AVAILABLE DATA |
• • • •
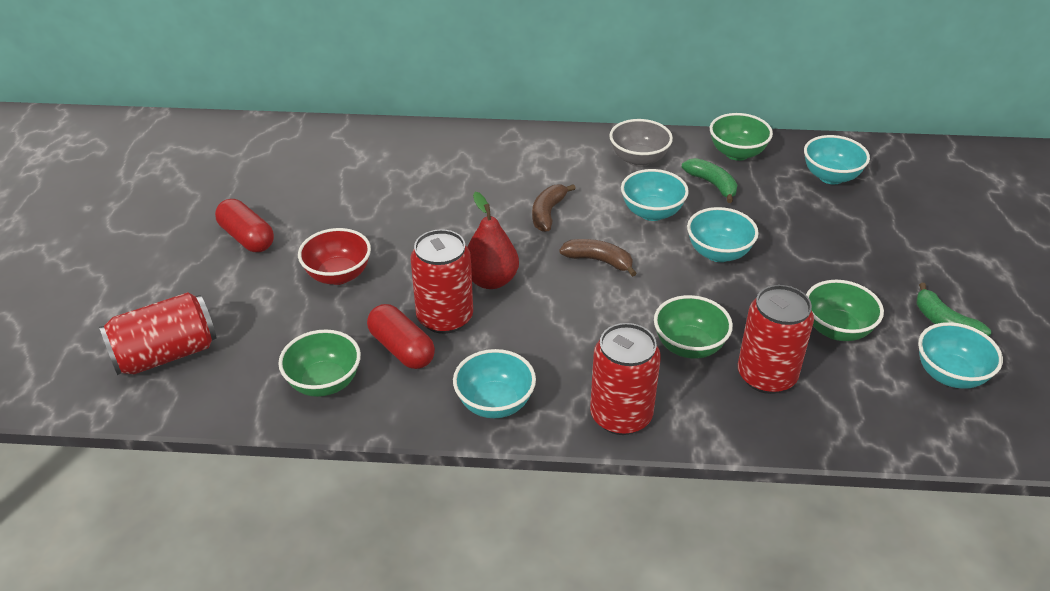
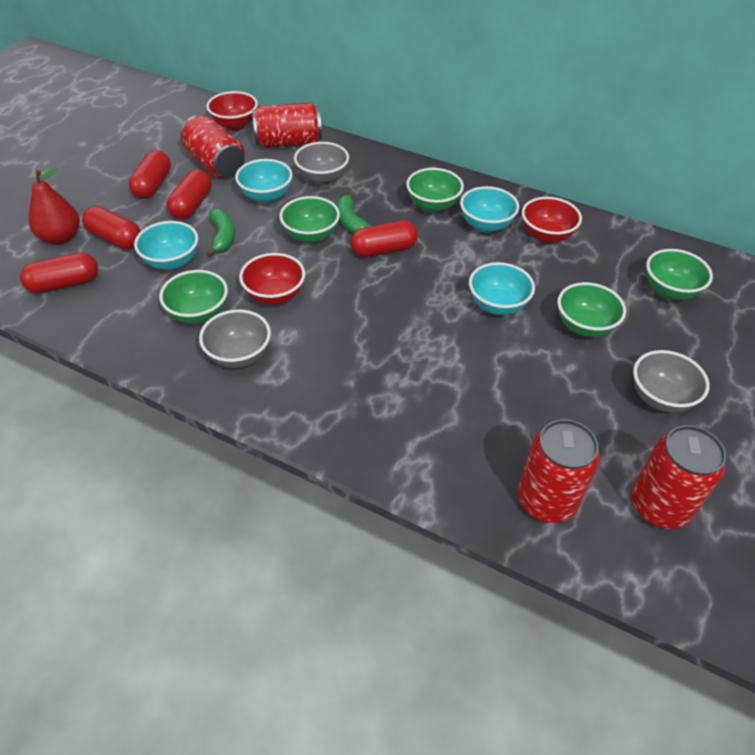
brown banana: 2 -> 0
green bowl: 4 -> 5
grey bowl: 1 -> 3
red bowl: 1 -> 3
red capsule: 2 -> 5
turquoise bowl: 5 -> 4

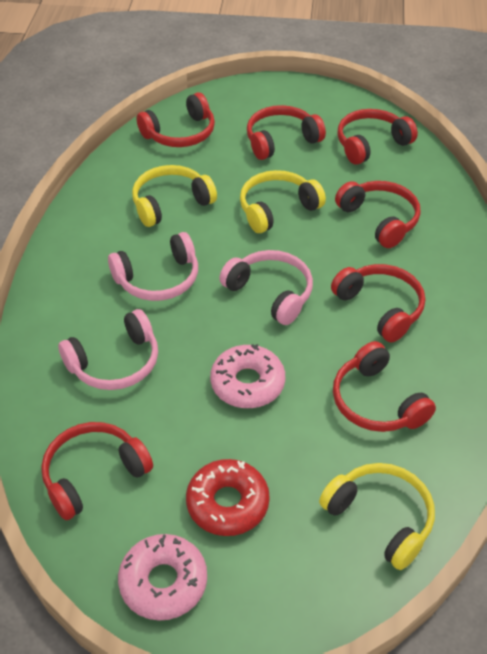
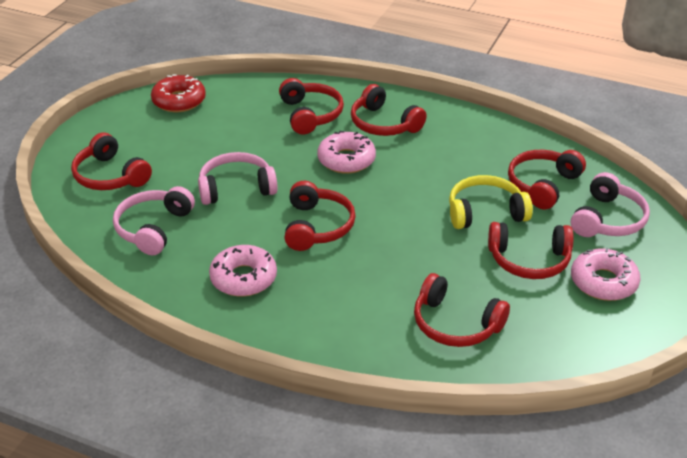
pink donut: 2 -> 3
yellow headphones: 3 -> 1

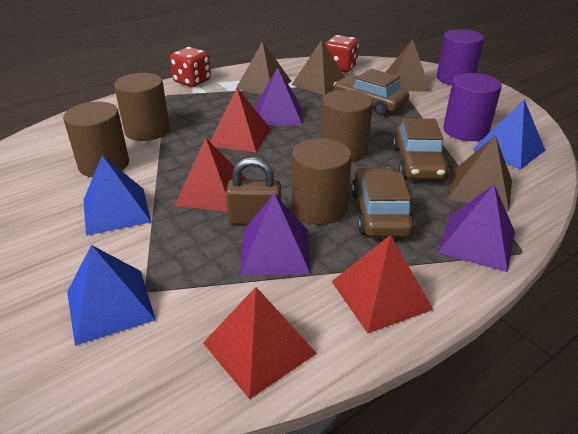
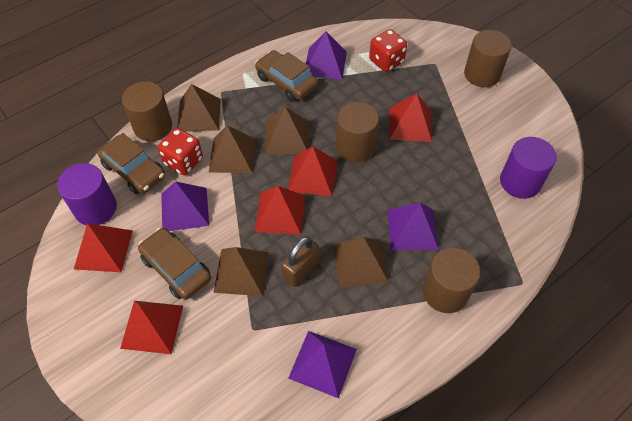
blue pyramid: 3 -> 0
brown pyramid: 4 -> 5
purple pyramid: 3 -> 4
red pyramid: 4 -> 5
• • • •
TO DO |
Set down, exactly and only, the lines running from the one holding "brown pyramid: 4 -> 5" through the end of the records above, both ends included.

RESPONSE BELOW |
brown pyramid: 4 -> 5
purple pyramid: 3 -> 4
red pyramid: 4 -> 5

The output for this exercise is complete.